[Scene edit records]
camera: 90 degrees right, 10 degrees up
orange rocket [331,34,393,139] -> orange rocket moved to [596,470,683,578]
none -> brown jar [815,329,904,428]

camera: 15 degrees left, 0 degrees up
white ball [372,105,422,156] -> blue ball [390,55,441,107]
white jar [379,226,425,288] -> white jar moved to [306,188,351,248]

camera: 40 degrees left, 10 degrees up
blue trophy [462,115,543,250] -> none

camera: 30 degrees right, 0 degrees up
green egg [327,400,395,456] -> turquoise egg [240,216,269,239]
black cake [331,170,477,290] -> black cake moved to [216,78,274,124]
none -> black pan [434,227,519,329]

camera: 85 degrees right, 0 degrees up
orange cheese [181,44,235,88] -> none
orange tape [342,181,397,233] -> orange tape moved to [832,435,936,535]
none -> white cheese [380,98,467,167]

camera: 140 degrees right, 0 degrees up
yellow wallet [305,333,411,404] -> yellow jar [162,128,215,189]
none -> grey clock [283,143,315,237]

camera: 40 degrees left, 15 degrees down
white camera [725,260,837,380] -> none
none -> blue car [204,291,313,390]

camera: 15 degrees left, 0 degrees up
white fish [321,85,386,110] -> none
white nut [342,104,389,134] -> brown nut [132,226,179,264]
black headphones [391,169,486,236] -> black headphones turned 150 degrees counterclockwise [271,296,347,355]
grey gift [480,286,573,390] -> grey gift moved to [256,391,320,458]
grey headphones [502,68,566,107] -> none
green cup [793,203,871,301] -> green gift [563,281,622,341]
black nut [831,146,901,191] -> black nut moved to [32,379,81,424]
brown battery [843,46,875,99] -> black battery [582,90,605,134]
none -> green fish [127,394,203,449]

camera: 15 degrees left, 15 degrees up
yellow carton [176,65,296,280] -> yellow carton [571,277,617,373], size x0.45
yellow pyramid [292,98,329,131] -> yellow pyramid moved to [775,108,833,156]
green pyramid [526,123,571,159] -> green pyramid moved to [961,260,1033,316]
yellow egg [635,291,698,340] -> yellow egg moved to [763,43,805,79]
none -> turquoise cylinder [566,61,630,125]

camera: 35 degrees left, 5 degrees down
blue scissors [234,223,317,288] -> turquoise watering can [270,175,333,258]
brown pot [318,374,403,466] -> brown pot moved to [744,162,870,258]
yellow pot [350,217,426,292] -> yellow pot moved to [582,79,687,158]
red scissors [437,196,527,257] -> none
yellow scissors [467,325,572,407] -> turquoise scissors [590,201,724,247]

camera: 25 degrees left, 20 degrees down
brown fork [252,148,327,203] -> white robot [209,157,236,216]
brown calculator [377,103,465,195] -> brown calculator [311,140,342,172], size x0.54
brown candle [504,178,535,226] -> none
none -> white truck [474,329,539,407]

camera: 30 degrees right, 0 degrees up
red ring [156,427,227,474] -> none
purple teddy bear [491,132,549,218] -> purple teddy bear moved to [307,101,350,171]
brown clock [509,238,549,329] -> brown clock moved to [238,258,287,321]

# Exercise requirements
Each entry above is to be returned exactly as given.

# Answer to the exercise
camera: 90 degrees right, 10 degrees up
orange rocket [331,34,393,139] -> orange rocket moved to [596,470,683,578]
none -> brown jar [815,329,904,428]

camera: 15 degrees left, 0 degrees up
white ball [372,105,422,156] -> blue ball [390,55,441,107]
white jar [379,226,425,288] -> white jar moved to [306,188,351,248]

camera: 40 degrees left, 10 degrees up
blue trophy [462,115,543,250] -> none

camera: 30 degrees right, 0 degrees up
green egg [327,400,395,456] -> turquoise egg [240,216,269,239]
black cake [331,170,477,290] -> black cake moved to [216,78,274,124]
none -> black pan [434,227,519,329]

camera: 85 degrees right, 0 degrees up
orange cheese [181,44,235,88] -> none
orange tape [342,181,397,233] -> orange tape moved to [832,435,936,535]
none -> white cheese [380,98,467,167]

camera: 140 degrees right, 0 degrees up
yellow wallet [305,333,411,404] -> yellow jar [162,128,215,189]
none -> grey clock [283,143,315,237]

camera: 40 degrees left, 15 degrees down
white camera [725,260,837,380] -> none
none -> blue car [204,291,313,390]

camera: 15 degrees left, 0 degrees up
white fish [321,85,386,110] -> none
white nut [342,104,389,134] -> brown nut [132,226,179,264]
black headphones [391,169,486,236] -> black headphones turned 150 degrees counterclockwise [271,296,347,355]
grey gift [480,286,573,390] -> grey gift moved to [256,391,320,458]
grey headphones [502,68,566,107] -> none
green cup [793,203,871,301] -> green gift [563,281,622,341]
black nut [831,146,901,191] -> black nut moved to [32,379,81,424]
brown battery [843,46,875,99] -> black battery [582,90,605,134]
none -> green fish [127,394,203,449]

camera: 15 degrees left, 15 degrees up
yellow carton [176,65,296,280] -> yellow carton [571,277,617,373], size x0.45
yellow pyramid [292,98,329,131] -> yellow pyramid moved to [775,108,833,156]
green pyramid [526,123,571,159] -> green pyramid moved to [961,260,1033,316]
yellow egg [635,291,698,340] -> yellow egg moved to [763,43,805,79]
none -> turquoise cylinder [566,61,630,125]

camera: 35 degrees left, 5 degrees down
blue scissors [234,223,317,288] -> turquoise watering can [270,175,333,258]
brown pot [318,374,403,466] -> brown pot moved to [744,162,870,258]
yellow pot [350,217,426,292] -> yellow pot moved to [582,79,687,158]
red scissors [437,196,527,257] -> none
yellow scissors [467,325,572,407] -> turquoise scissors [590,201,724,247]

camera: 25 degrees left, 20 degrees down
brown fork [252,148,327,203] -> white robot [209,157,236,216]
brown calculator [377,103,465,195] -> brown calculator [311,140,342,172], size x0.54
brown candle [504,178,535,226] -> none
none -> white truck [474,329,539,407]

camera: 30 degrees right, 0 degrees up
red ring [156,427,227,474] -> none
purple teddy bear [491,132,549,218] -> purple teddy bear moved to [307,101,350,171]
brown clock [509,238,549,329] -> brown clock moved to [238,258,287,321]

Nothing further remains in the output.